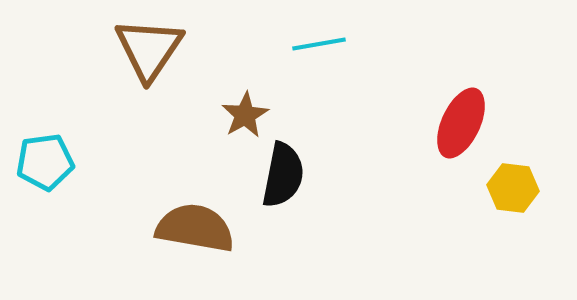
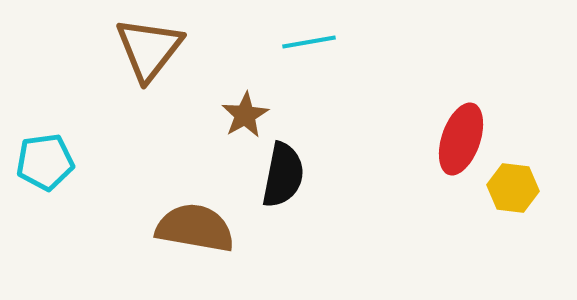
cyan line: moved 10 px left, 2 px up
brown triangle: rotated 4 degrees clockwise
red ellipse: moved 16 px down; rotated 6 degrees counterclockwise
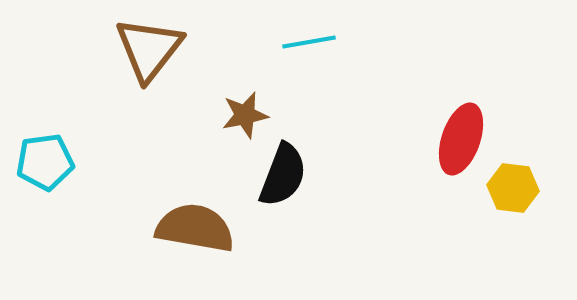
brown star: rotated 18 degrees clockwise
black semicircle: rotated 10 degrees clockwise
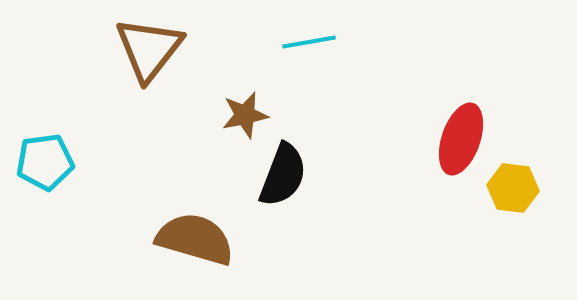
brown semicircle: moved 11 px down; rotated 6 degrees clockwise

:::::

Pull every text line from the items above, copying each one word for word, and leave out the pictures.

RESPONSE FOR THIS EXERCISE:
cyan line: moved 10 px left, 2 px up
brown triangle: rotated 4 degrees clockwise
red ellipse: moved 16 px down; rotated 6 degrees counterclockwise
brown star: rotated 18 degrees clockwise
black semicircle: rotated 10 degrees clockwise
brown semicircle: moved 11 px down; rotated 6 degrees clockwise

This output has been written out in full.